## About this exercise
What you write must be the listing below in full, word for word, minus its pictures.

## Source data

◆ ◆ ◆ ◆

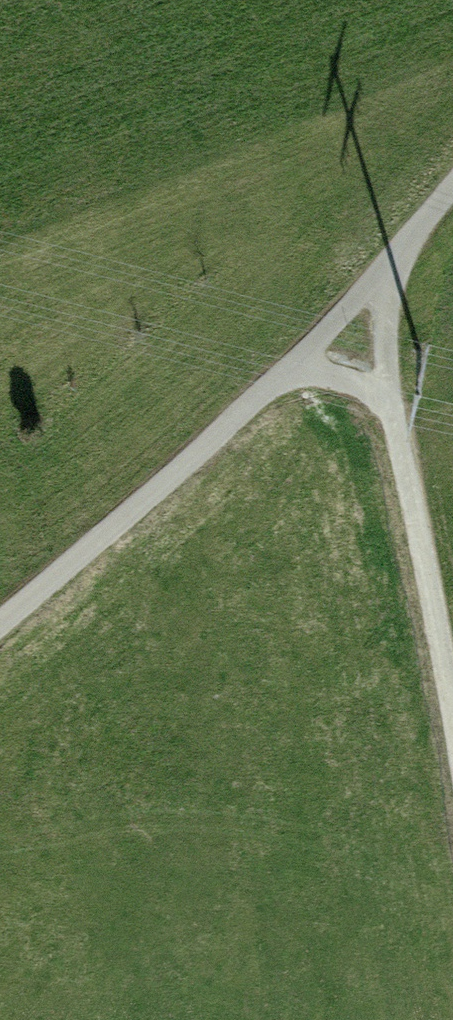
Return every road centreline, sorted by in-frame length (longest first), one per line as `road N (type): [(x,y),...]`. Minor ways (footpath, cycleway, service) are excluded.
road 1 (track): [(0,637),(365,337),(452,225)]
road 2 (track): [(365,337),(411,438),(452,578)]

◆ ◆ ◆ ◆

## Result
Return every road centreline, sorted by in-frame length (longest first), one per line as `road N (type): [(x,y),...]`. Minor ways (footpath, cycleway, service) are excluded.
road 1 (track): [(0,637),(365,337),(452,225)]
road 2 (track): [(365,337),(411,438),(452,578)]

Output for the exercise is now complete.